THE TASK >> Where the line containing "pink diamond: moved" appears, start repeating, and continue exactly through the last line below, adding nothing. Include no pictures.

━━━ DATA TO EXAMINE

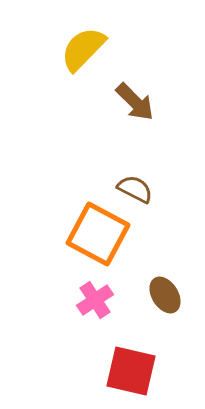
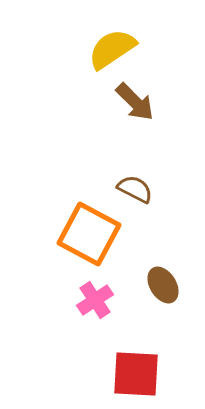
yellow semicircle: moved 29 px right; rotated 12 degrees clockwise
orange square: moved 9 px left
brown ellipse: moved 2 px left, 10 px up
red square: moved 5 px right, 3 px down; rotated 10 degrees counterclockwise
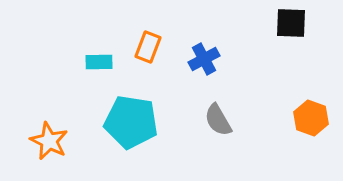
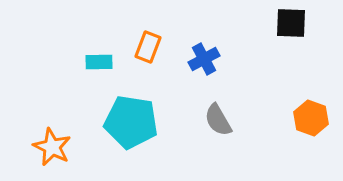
orange star: moved 3 px right, 6 px down
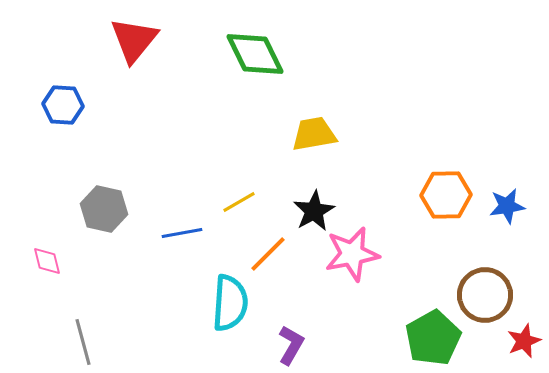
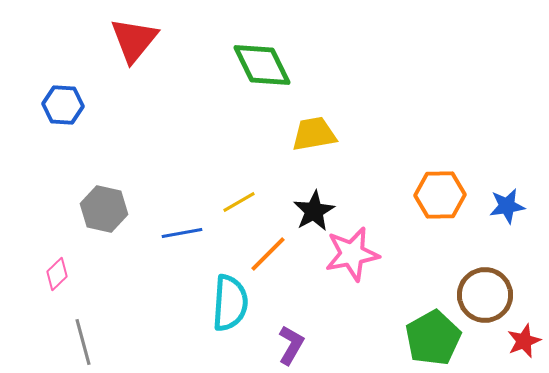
green diamond: moved 7 px right, 11 px down
orange hexagon: moved 6 px left
pink diamond: moved 10 px right, 13 px down; rotated 60 degrees clockwise
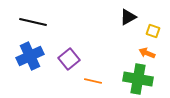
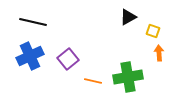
orange arrow: moved 12 px right; rotated 63 degrees clockwise
purple square: moved 1 px left
green cross: moved 10 px left, 2 px up; rotated 20 degrees counterclockwise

━━━━━━

COMPLETED TASK >>
pink diamond: moved 10 px right, 13 px down; rotated 60 degrees clockwise
orange arrow: moved 12 px right; rotated 63 degrees clockwise
purple square: moved 1 px left
green cross: moved 10 px left, 2 px up; rotated 20 degrees counterclockwise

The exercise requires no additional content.